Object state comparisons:
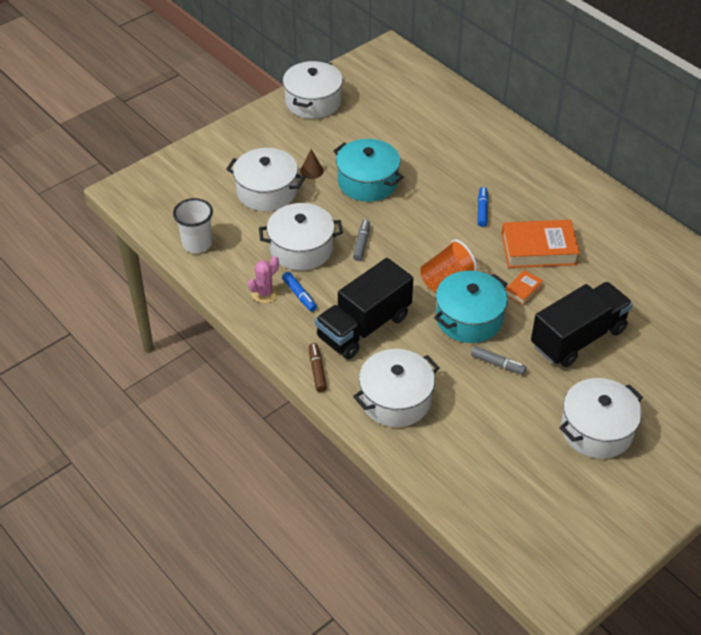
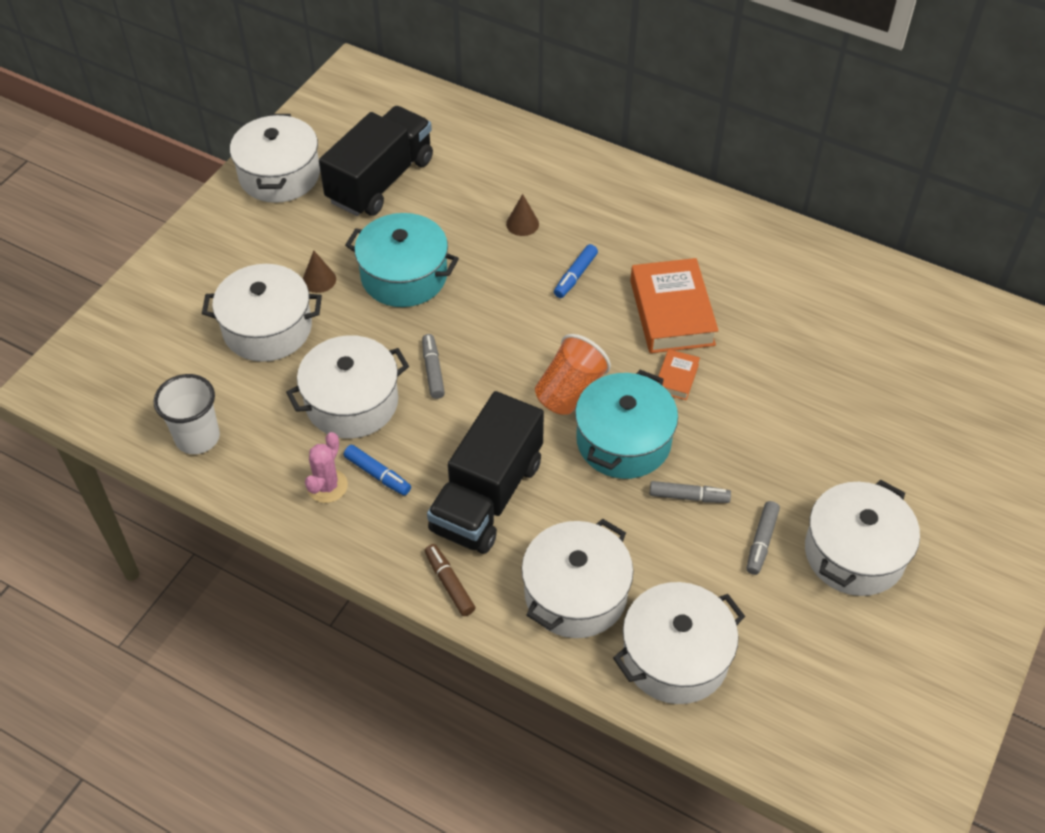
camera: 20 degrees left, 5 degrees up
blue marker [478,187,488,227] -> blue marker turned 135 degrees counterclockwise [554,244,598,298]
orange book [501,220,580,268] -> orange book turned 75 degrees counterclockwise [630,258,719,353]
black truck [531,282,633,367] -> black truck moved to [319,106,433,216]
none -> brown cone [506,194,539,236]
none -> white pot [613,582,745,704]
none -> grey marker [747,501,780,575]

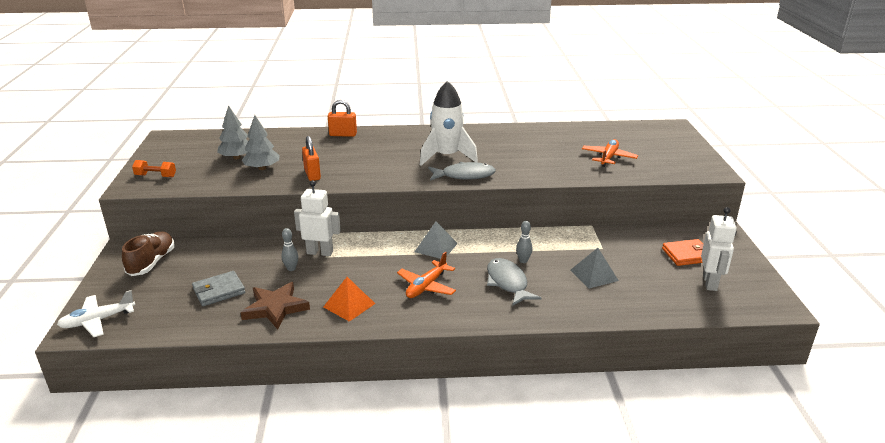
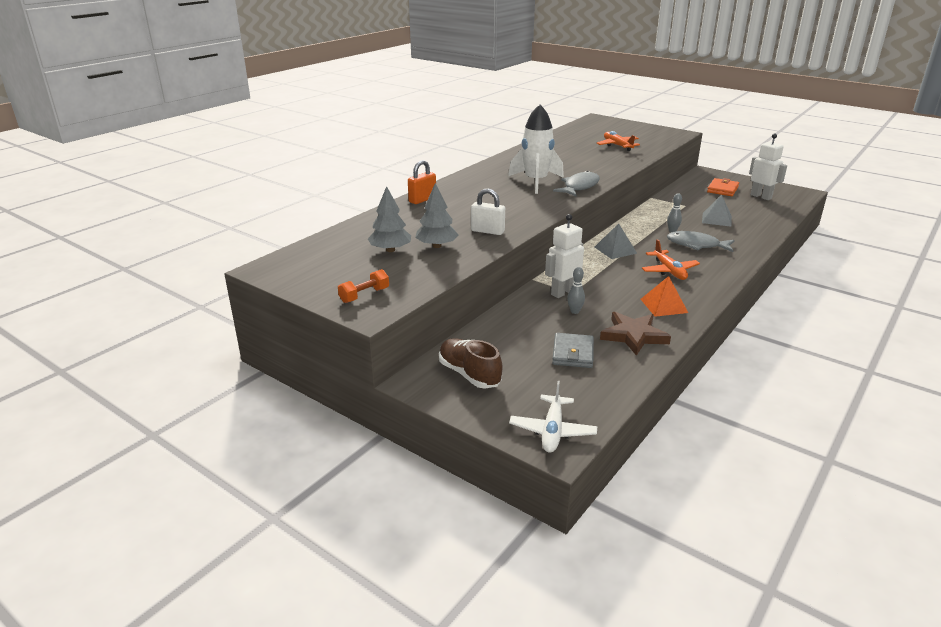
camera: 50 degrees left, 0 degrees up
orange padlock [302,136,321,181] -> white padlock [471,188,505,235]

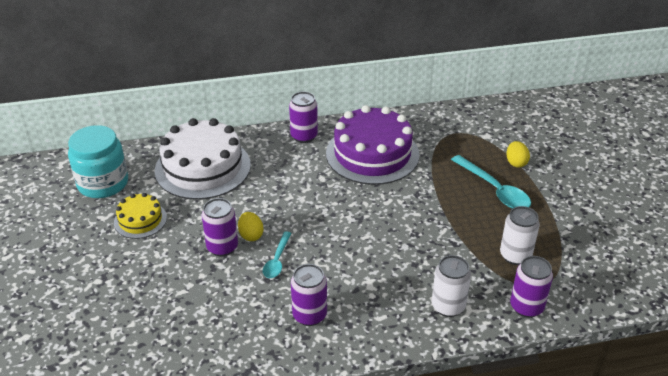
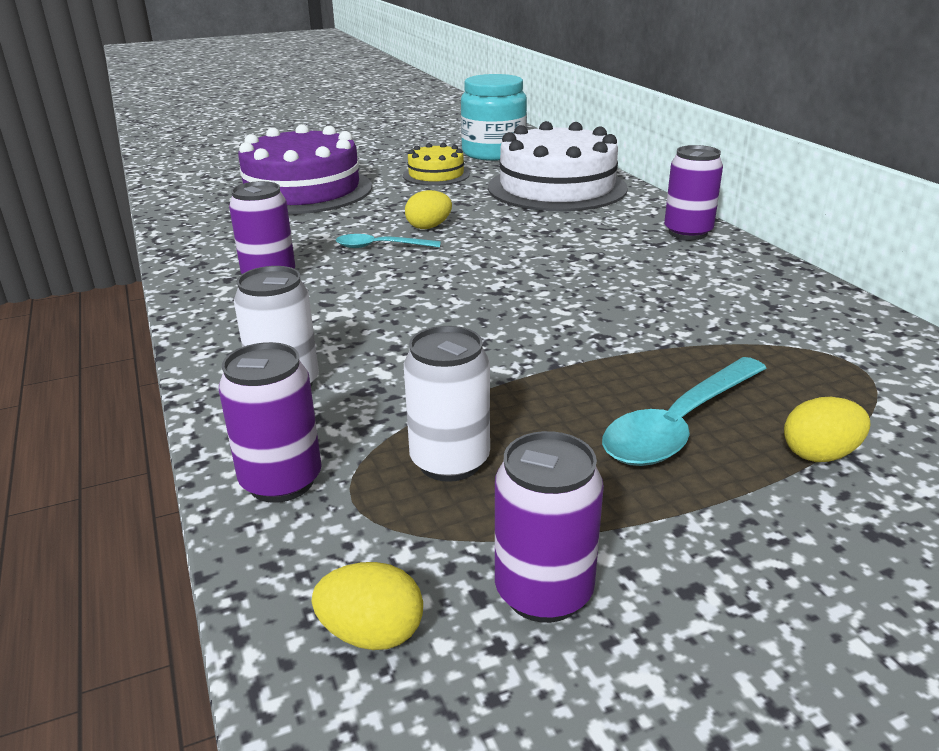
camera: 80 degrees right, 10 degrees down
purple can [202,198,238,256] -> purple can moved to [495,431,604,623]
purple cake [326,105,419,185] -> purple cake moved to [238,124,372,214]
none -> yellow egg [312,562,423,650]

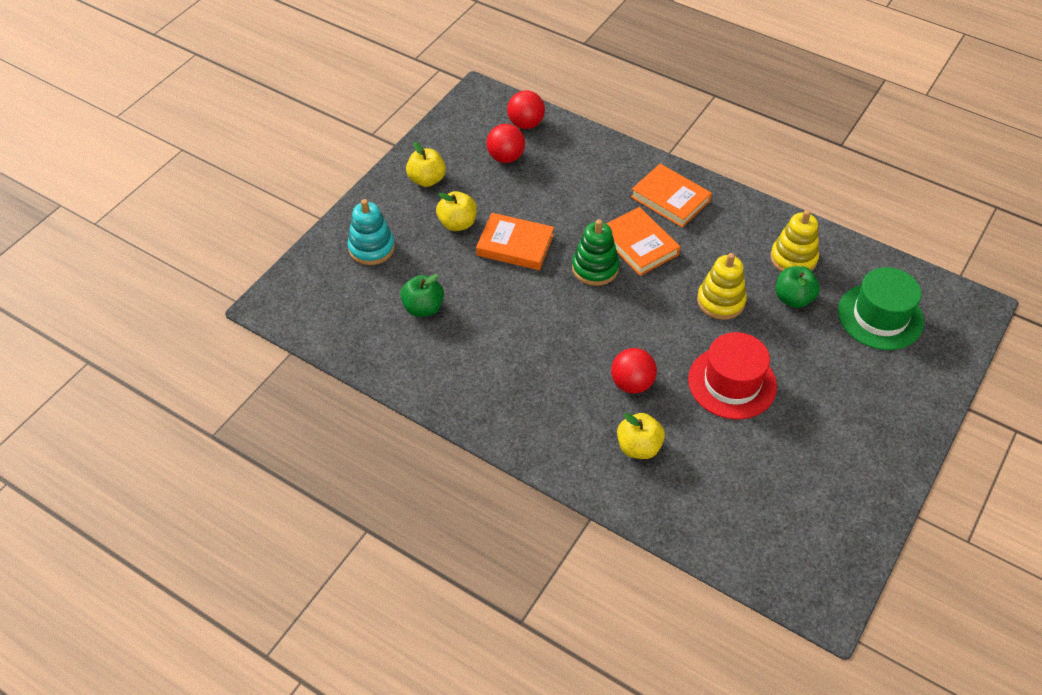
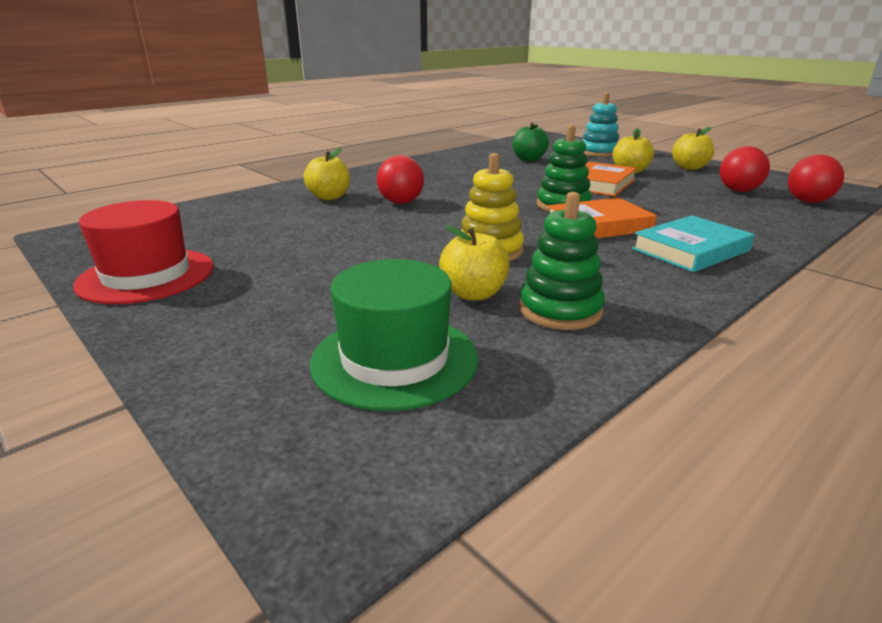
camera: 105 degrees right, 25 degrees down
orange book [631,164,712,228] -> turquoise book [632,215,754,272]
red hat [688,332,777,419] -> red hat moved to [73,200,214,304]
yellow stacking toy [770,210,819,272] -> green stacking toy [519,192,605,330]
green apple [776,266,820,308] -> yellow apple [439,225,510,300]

→ **Task directions**:
The entries above must be output exactly, with every image left out.

→ **Result for this exercise**:
camera: 20 degrees left, 5 degrees up
blue marker [478,187,488,227] -> blue marker turned 135 degrees counterclockwise [554,244,598,298]
orange book [501,220,580,268] -> orange book turned 75 degrees counterclockwise [630,258,719,353]
black truck [531,282,633,367] -> black truck moved to [319,106,433,216]
none -> brown cone [506,194,539,236]
none -> white pot [613,582,745,704]
none -> grey marker [747,501,780,575]

camera: 50 degrees left, 0 degrees up
orange padlock [302,136,321,181] -> white padlock [471,188,505,235]

camera: 80 degrees right, 10 degrees down
purple can [202,198,238,256] -> purple can moved to [495,431,604,623]
purple cake [326,105,419,185] -> purple cake moved to [238,124,372,214]
none -> yellow egg [312,562,423,650]

camera: 105 degrees right, 25 degrees down
orange book [631,164,712,228] -> turquoise book [632,215,754,272]
red hat [688,332,777,419] -> red hat moved to [73,200,214,304]
yellow stacking toy [770,210,819,272] -> green stacking toy [519,192,605,330]
green apple [776,266,820,308] -> yellow apple [439,225,510,300]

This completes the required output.